— Exercise goal —
Without any pictures, retype exactly the lines from the one with "The second view" through the final line of the records.

— Dataset —

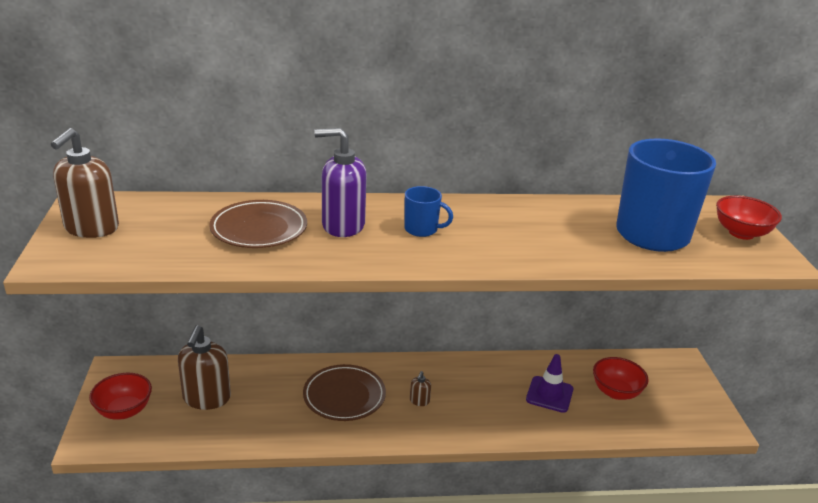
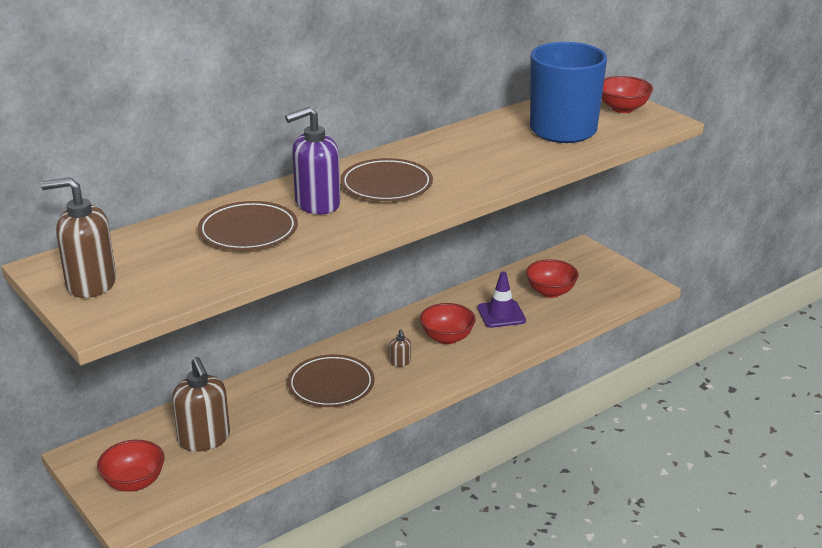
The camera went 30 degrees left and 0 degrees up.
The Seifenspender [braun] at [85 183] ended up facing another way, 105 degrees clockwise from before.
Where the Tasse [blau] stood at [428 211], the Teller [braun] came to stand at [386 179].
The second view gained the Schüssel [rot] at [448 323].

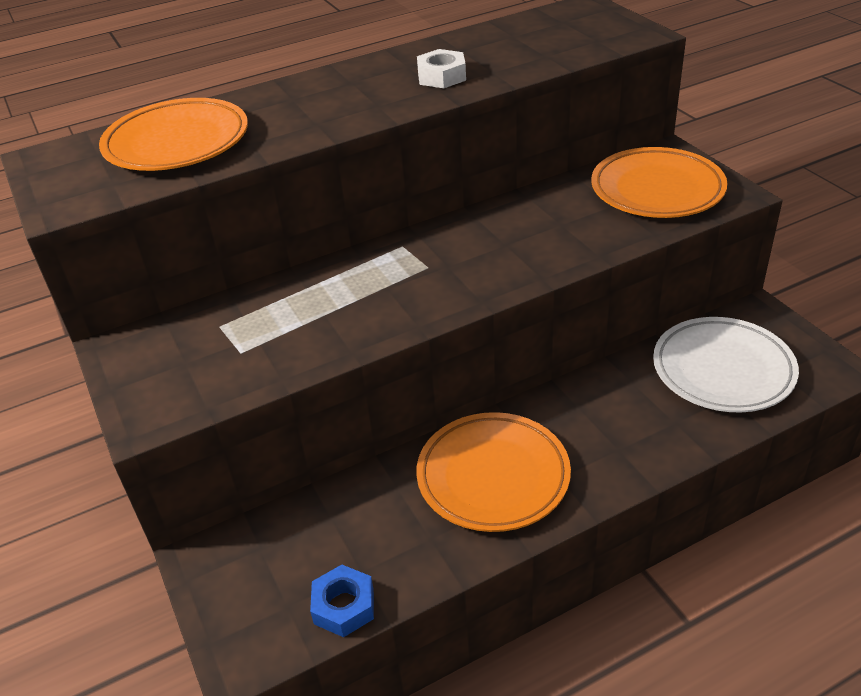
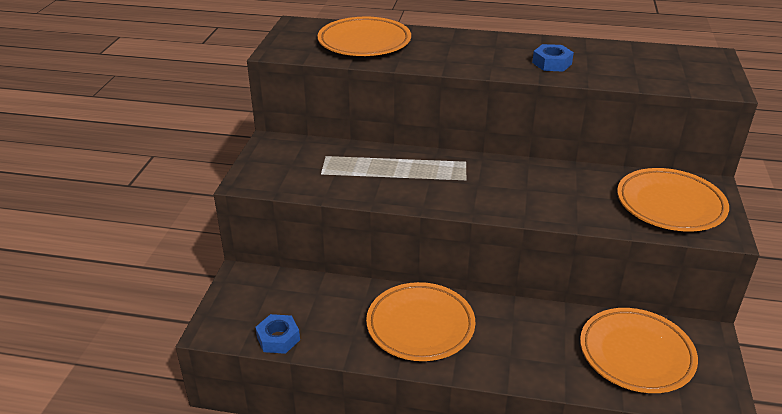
The camera went 35 degrees right and 5 degrees down.
What was the Sechskantmutter [weiß] at [441 68] turned into the Sechskantmutter [blau] at [553 58].
What was the Teller [weiß] at [726 364] turned into the Teller [orange] at [639 350].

— Result for this task —
The second view gained the Schüssel [rot] at [448 323].

The camera went 35 degrees right and 5 degrees down.
What was the Sechskantmutter [weiß] at [441 68] turned into the Sechskantmutter [blau] at [553 58].
What was the Teller [weiß] at [726 364] turned into the Teller [orange] at [639 350].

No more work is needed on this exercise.